**WORK TO COMPLETE**: Set down a word-for-word copy of the data below, limited to the lines from the first through the line with "C207: 3300uF (plus".

──────────

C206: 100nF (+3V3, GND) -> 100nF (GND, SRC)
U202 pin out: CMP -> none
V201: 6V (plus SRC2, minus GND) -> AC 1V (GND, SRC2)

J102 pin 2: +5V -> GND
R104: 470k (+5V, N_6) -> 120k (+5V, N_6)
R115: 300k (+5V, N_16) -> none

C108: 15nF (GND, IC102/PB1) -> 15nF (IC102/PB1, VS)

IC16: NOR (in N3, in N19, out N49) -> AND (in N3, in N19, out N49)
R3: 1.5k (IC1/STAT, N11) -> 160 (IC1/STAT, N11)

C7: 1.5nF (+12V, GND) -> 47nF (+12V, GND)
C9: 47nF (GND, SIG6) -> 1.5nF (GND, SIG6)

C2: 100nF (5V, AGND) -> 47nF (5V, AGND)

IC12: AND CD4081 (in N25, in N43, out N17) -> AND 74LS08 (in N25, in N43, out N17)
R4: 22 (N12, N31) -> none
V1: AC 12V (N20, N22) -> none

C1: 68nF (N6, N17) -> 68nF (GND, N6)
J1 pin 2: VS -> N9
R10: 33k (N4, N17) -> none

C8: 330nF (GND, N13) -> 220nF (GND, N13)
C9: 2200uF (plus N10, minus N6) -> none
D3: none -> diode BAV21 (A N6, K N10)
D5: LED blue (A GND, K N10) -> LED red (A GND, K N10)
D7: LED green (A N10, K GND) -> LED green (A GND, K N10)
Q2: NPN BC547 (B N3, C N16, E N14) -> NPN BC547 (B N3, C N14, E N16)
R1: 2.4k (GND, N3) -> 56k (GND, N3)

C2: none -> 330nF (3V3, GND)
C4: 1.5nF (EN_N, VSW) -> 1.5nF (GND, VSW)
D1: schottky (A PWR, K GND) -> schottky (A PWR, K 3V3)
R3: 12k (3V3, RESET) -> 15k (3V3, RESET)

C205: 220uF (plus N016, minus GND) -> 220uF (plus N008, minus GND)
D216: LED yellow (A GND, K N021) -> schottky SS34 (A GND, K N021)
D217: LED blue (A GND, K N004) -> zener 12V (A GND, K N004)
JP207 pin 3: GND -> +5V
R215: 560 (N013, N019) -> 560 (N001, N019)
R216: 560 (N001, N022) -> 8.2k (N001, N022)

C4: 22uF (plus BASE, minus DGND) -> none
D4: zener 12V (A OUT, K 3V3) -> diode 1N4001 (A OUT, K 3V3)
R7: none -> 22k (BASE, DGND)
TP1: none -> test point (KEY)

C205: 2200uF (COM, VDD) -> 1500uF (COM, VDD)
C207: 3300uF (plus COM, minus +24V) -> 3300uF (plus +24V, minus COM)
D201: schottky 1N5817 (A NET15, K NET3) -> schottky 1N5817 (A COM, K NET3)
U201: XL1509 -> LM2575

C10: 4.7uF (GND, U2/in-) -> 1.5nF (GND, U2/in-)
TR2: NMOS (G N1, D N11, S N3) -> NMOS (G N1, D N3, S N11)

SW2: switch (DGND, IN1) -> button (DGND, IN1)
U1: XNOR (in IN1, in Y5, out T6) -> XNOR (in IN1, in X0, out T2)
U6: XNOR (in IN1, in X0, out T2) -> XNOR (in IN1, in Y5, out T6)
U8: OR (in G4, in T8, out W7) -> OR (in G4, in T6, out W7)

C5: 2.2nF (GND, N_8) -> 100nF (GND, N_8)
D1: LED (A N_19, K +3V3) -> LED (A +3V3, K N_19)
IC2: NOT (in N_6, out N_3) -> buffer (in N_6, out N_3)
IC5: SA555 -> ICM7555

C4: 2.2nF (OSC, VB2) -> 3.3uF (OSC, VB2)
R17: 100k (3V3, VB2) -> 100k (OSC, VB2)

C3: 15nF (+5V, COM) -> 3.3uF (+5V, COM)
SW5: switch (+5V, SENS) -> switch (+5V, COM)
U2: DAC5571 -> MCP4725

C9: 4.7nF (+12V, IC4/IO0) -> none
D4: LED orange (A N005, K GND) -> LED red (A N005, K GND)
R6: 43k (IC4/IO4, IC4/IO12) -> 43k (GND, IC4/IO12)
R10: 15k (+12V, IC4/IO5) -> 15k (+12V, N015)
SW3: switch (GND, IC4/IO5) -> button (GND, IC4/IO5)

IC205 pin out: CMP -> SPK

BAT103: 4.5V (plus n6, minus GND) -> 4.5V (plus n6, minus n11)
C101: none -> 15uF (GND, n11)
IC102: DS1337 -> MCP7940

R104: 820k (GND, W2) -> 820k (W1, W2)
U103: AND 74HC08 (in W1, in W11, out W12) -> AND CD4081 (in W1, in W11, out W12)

──────────

**ANSWER SECTION**:
C206: 100nF (+3V3, GND) -> 100nF (GND, SRC)
U202 pin out: CMP -> none
V201: 6V (plus SRC2, minus GND) -> AC 1V (GND, SRC2)

J102 pin 2: +5V -> GND
R104: 470k (+5V, N_6) -> 120k (+5V, N_6)
R115: 300k (+5V, N_16) -> none

C108: 15nF (GND, IC102/PB1) -> 15nF (IC102/PB1, VS)

IC16: NOR (in N3, in N19, out N49) -> AND (in N3, in N19, out N49)
R3: 1.5k (IC1/STAT, N11) -> 160 (IC1/STAT, N11)

C7: 1.5nF (+12V, GND) -> 47nF (+12V, GND)
C9: 47nF (GND, SIG6) -> 1.5nF (GND, SIG6)

C2: 100nF (5V, AGND) -> 47nF (5V, AGND)

IC12: AND CD4081 (in N25, in N43, out N17) -> AND 74LS08 (in N25, in N43, out N17)
R4: 22 (N12, N31) -> none
V1: AC 12V (N20, N22) -> none

C1: 68nF (N6, N17) -> 68nF (GND, N6)
J1 pin 2: VS -> N9
R10: 33k (N4, N17) -> none

C8: 330nF (GND, N13) -> 220nF (GND, N13)
C9: 2200uF (plus N10, minus N6) -> none
D3: none -> diode BAV21 (A N6, K N10)
D5: LED blue (A GND, K N10) -> LED red (A GND, K N10)
D7: LED green (A N10, K GND) -> LED green (A GND, K N10)
Q2: NPN BC547 (B N3, C N16, E N14) -> NPN BC547 (B N3, C N14, E N16)
R1: 2.4k (GND, N3) -> 56k (GND, N3)

C2: none -> 330nF (3V3, GND)
C4: 1.5nF (EN_N, VSW) -> 1.5nF (GND, VSW)
D1: schottky (A PWR, K GND) -> schottky (A PWR, K 3V3)
R3: 12k (3V3, RESET) -> 15k (3V3, RESET)

C205: 220uF (plus N016, minus GND) -> 220uF (plus N008, minus GND)
D216: LED yellow (A GND, K N021) -> schottky SS34 (A GND, K N021)
D217: LED blue (A GND, K N004) -> zener 12V (A GND, K N004)
JP207 pin 3: GND -> +5V
R215: 560 (N013, N019) -> 560 (N001, N019)
R216: 560 (N001, N022) -> 8.2k (N001, N022)

C4: 22uF (plus BASE, minus DGND) -> none
D4: zener 12V (A OUT, K 3V3) -> diode 1N4001 (A OUT, K 3V3)
R7: none -> 22k (BASE, DGND)
TP1: none -> test point (KEY)

C205: 2200uF (COM, VDD) -> 1500uF (COM, VDD)
C207: 3300uF (plus COM, minus +24V) -> 3300uF (plus +24V, minus COM)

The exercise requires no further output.